§ **What to produce**
Find "orange tape: [183,120,256,192]" and "yellow lemon: [150,87,213,131]" in the records below. Copy the lines holding them and every line between, exactly, and no others.

§ **Data supplied**
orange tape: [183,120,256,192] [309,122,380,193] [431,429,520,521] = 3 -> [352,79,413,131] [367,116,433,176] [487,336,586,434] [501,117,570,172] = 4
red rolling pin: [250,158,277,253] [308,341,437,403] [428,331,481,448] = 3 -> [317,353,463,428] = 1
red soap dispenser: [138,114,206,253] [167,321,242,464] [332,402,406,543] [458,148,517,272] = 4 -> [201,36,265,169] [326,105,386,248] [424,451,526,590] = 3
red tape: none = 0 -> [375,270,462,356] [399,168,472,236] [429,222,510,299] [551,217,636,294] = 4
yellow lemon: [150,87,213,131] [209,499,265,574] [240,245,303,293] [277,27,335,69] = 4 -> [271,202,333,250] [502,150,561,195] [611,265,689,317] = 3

* * *

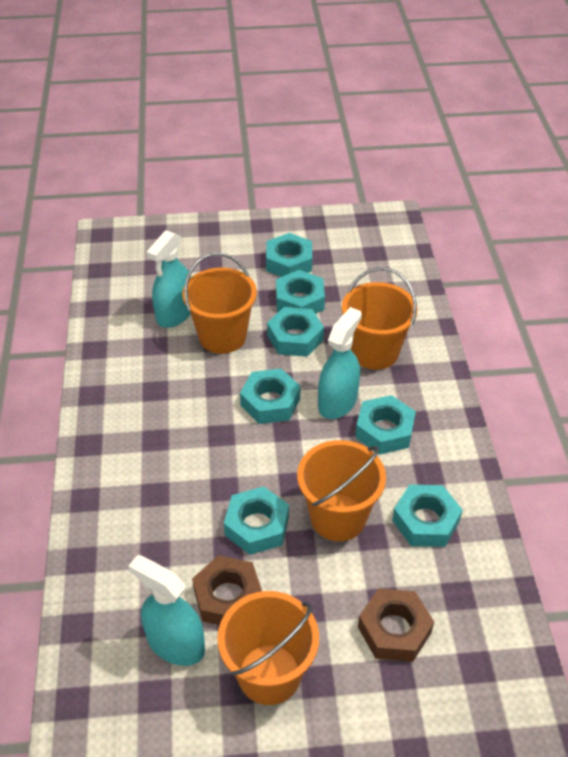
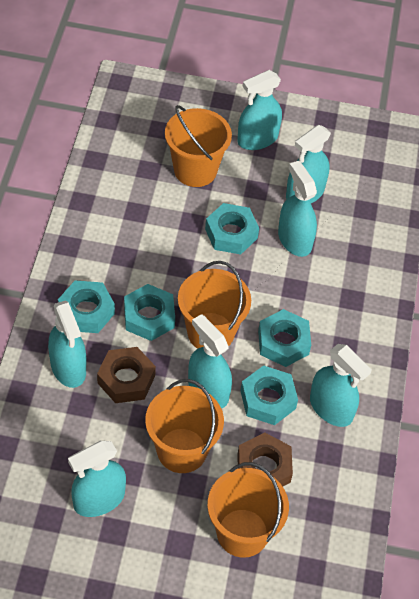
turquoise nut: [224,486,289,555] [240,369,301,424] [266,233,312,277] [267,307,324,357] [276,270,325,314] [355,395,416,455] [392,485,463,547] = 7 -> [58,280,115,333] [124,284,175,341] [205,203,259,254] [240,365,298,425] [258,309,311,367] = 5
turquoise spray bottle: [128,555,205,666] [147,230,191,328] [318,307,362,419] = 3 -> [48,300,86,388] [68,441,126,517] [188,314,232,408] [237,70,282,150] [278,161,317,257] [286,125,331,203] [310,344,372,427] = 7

* * *

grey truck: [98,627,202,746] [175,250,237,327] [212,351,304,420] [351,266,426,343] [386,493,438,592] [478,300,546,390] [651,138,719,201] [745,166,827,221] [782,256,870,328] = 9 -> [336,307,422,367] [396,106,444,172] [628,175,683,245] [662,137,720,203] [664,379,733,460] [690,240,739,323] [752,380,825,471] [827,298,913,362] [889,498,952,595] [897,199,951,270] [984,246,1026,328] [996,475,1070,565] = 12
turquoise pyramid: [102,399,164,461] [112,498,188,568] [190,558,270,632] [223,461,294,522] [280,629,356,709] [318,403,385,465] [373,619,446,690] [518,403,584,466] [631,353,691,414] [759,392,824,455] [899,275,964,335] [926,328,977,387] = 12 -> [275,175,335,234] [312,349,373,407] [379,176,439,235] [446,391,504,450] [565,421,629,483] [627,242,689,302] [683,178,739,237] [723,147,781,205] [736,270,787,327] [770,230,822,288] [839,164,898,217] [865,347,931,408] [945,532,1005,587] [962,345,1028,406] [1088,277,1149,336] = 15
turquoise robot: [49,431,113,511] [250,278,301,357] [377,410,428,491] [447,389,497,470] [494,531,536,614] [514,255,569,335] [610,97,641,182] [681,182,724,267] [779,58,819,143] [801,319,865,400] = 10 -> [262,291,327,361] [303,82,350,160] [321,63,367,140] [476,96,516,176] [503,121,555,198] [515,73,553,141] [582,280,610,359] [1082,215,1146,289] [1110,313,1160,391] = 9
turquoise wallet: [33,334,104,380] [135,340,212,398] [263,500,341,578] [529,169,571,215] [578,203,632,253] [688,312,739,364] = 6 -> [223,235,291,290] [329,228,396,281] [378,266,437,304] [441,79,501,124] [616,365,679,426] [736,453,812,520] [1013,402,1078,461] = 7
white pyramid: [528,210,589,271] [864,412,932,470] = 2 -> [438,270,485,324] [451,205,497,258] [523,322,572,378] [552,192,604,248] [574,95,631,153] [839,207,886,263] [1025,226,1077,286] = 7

§ **Worked solution**
orange tape: [183,120,256,192] [309,122,380,193] [431,429,520,521] = 3 -> [352,79,413,131] [367,116,433,176] [487,336,586,434] [501,117,570,172] = 4
red rolling pin: [250,158,277,253] [308,341,437,403] [428,331,481,448] = 3 -> [317,353,463,428] = 1
red soap dispenser: [138,114,206,253] [167,321,242,464] [332,402,406,543] [458,148,517,272] = 4 -> [201,36,265,169] [326,105,386,248] [424,451,526,590] = 3
red tape: none = 0 -> [375,270,462,356] [399,168,472,236] [429,222,510,299] [551,217,636,294] = 4
yellow lemon: [150,87,213,131] [209,499,265,574] [240,245,303,293] [277,27,335,69] = 4 -> [271,202,333,250] [502,150,561,195] [611,265,689,317] = 3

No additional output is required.